## TASK DESCRIPTION:
From the line with "(276, 391) = (190, 209): red" through the final line of the entries below, write out each line exactly and nothing else.
☆ ☆ ☆ ☆
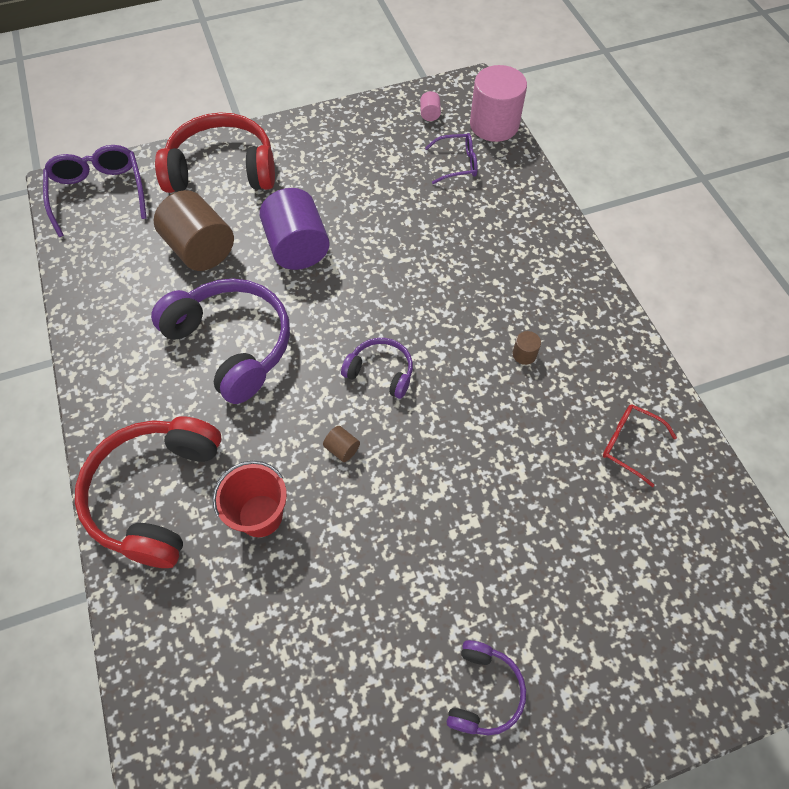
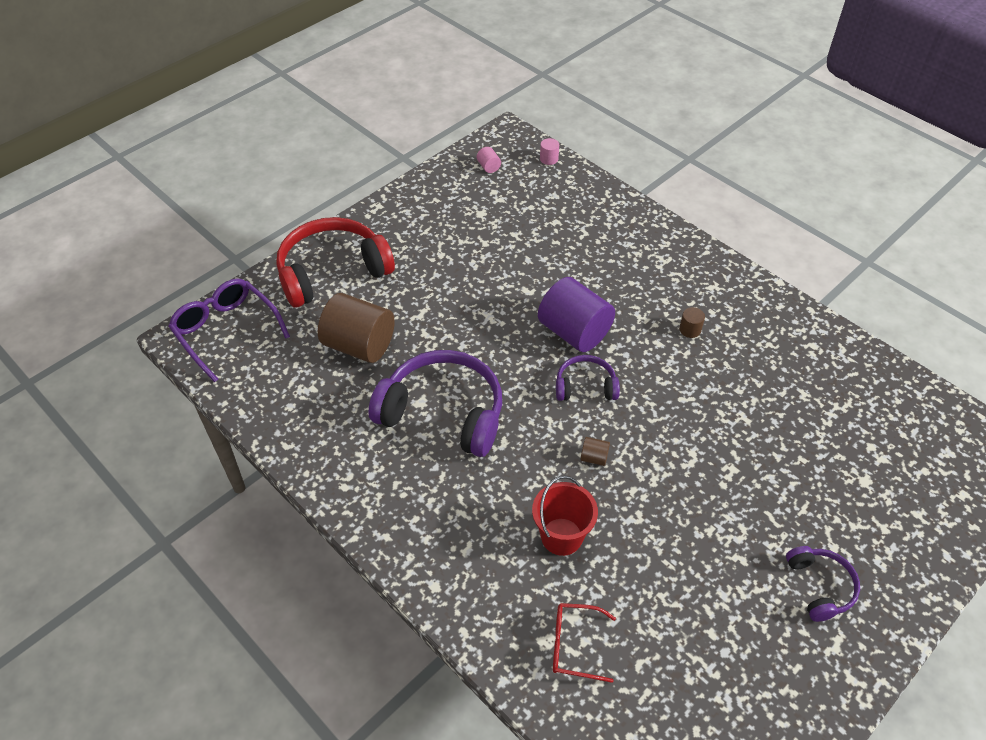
camera: 25 degrees left, 10 degrees down
(155, 494) = (459, 558): red headphones -> none
(297, 247) = (447, 313): purple cylinder -> purple cylinder (574, 332)
(456, 164) = (538, 200): purple glasses -> none
(494, 125) = (549, 159): pink cylinder -> pink cylinder, size x0.40
(630, 444) = (810, 366): red glasses -> red glasses (575, 645)

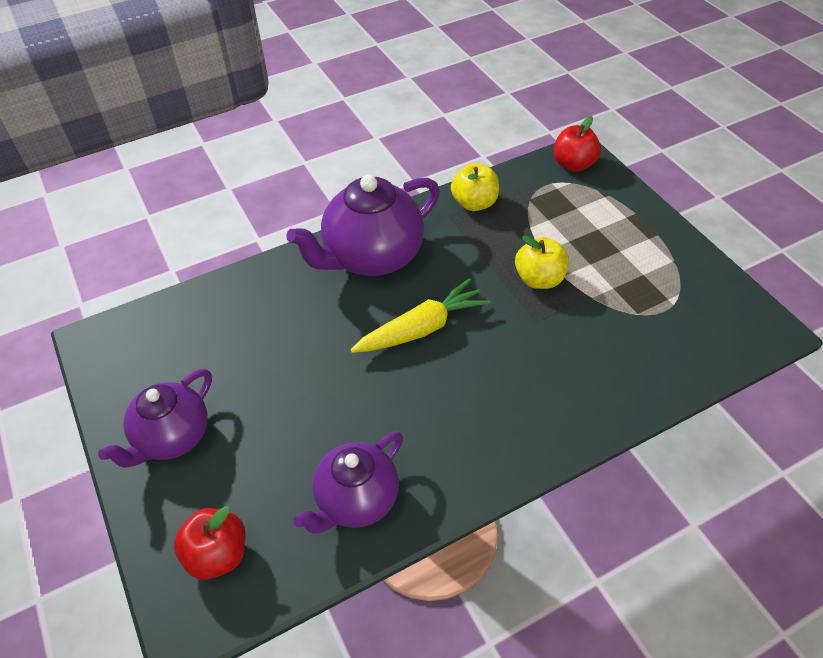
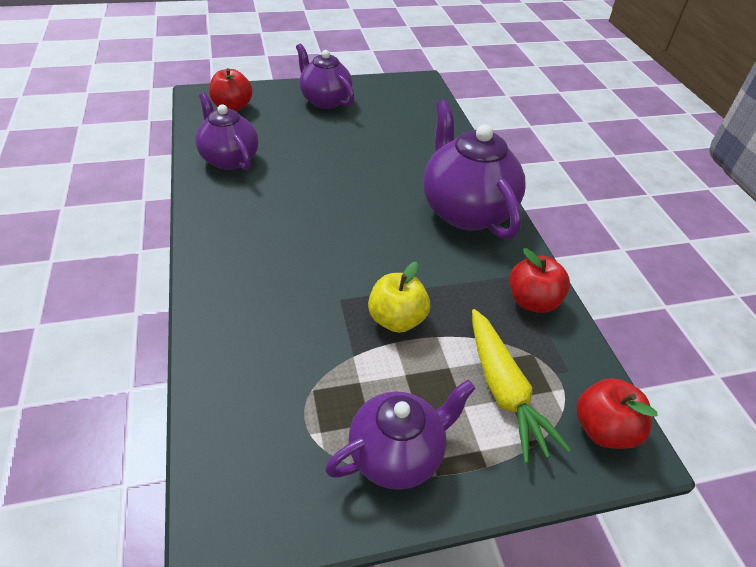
camera: 100 degrees right, 5 degrees down
(421, 328) = (366, 221): yellow carrot -> yellow carrot (503, 390)
(474, 203) = (532, 301): yellow apple -> red apple
(657, 256) = (397, 454): none -> purple teapot

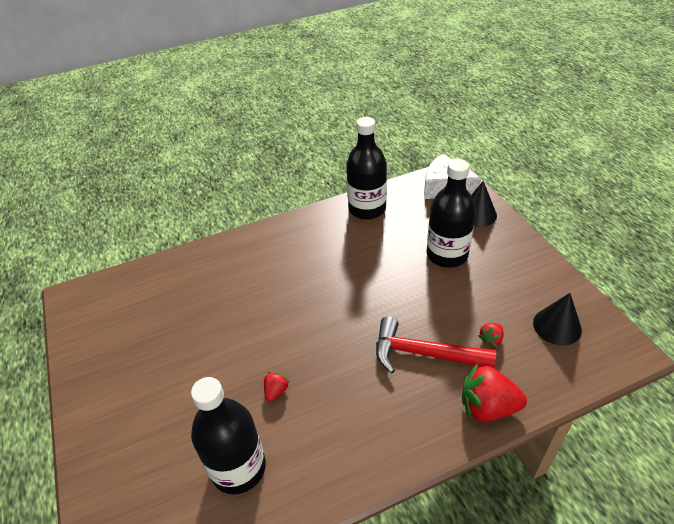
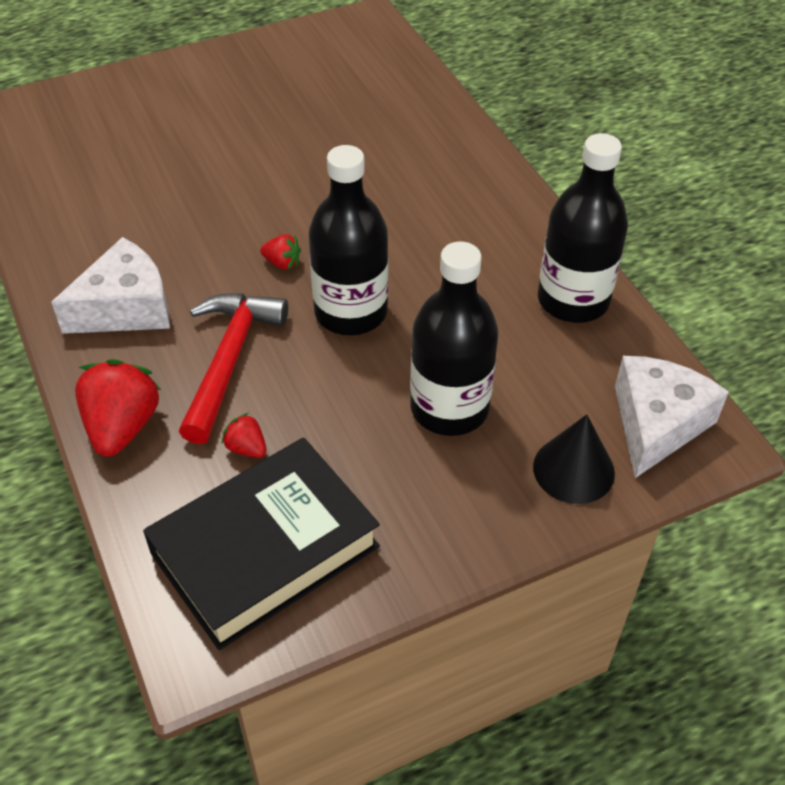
camera: 85 degrees right, 5 degrees up
(238, 468) = (91, 186): black bottle -> black bottle (350, 312)
(276, 391) = (190, 209): red strawberry -> red strawberry (282, 263)
(379, 421) = (125, 307): none -> white cheese
(557, 326) = (265, 549): black cone -> black book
☆ ☆ ☆ ☆
## RESULT FOR THIS TASK:
(276, 391) = (190, 209): red strawberry -> red strawberry (282, 263)
(379, 421) = (125, 307): none -> white cheese
(557, 326) = (265, 549): black cone -> black book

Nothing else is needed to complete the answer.